What the exercise asks: From the entries below, copy out all lines holding "schottky".

The data:
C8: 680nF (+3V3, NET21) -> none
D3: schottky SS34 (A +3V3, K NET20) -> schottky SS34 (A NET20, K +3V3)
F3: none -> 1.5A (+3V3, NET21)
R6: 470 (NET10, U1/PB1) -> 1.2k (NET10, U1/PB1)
==
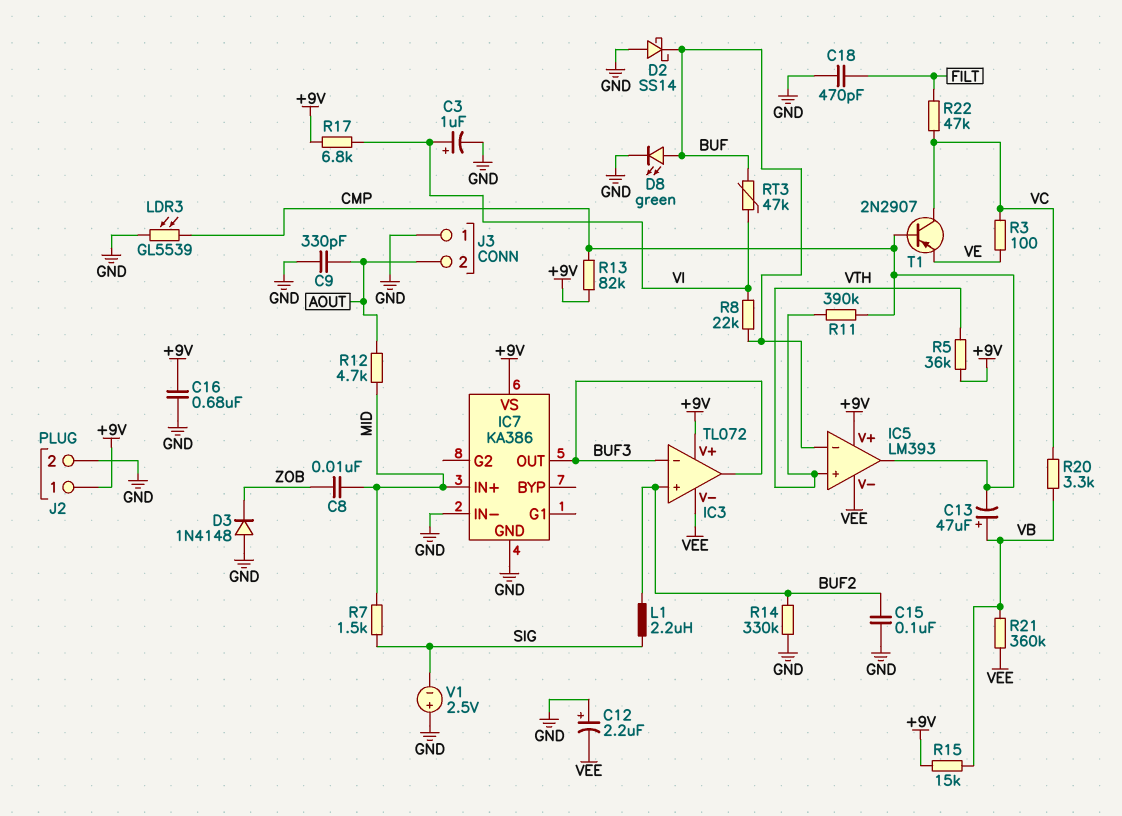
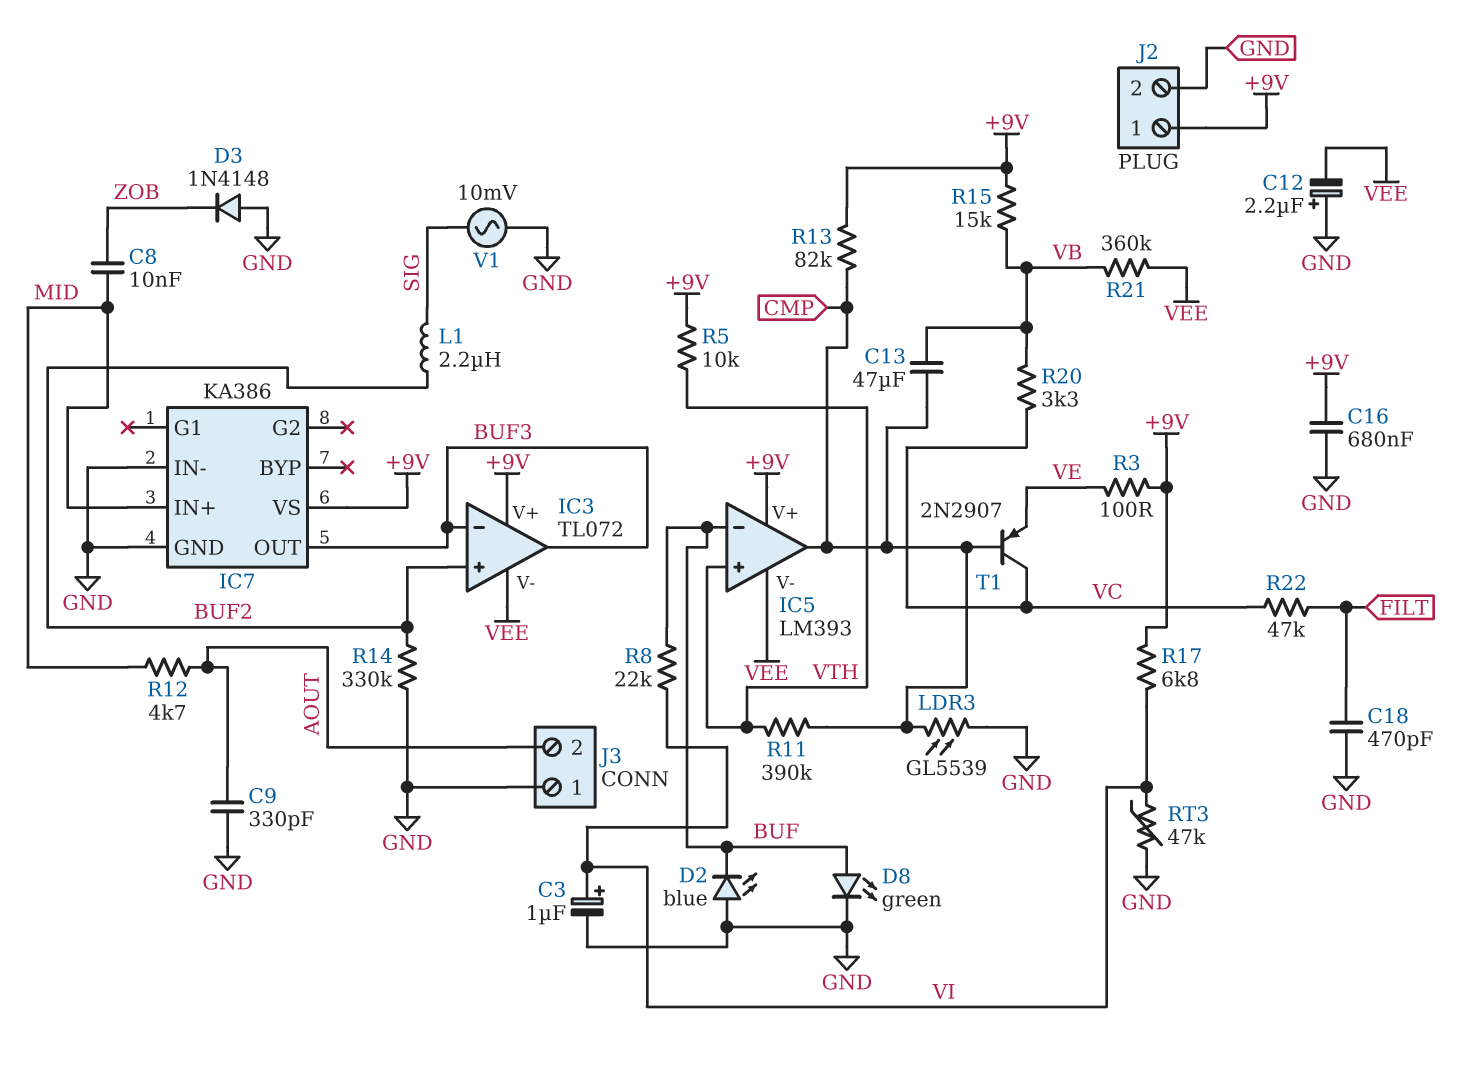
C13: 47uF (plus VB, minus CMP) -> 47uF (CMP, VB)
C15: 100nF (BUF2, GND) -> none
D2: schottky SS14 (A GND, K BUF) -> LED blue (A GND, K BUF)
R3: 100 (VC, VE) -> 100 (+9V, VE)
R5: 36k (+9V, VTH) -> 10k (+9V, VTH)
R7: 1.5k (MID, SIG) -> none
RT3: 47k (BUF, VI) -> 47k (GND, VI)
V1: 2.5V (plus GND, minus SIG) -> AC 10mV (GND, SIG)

Answer for this exercise:
D3: schottky SS34 (A +3V3, K NET20) -> schottky SS34 (A NET20, K +3V3)
D2: schottky SS14 (A GND, K BUF) -> LED blue (A GND, K BUF)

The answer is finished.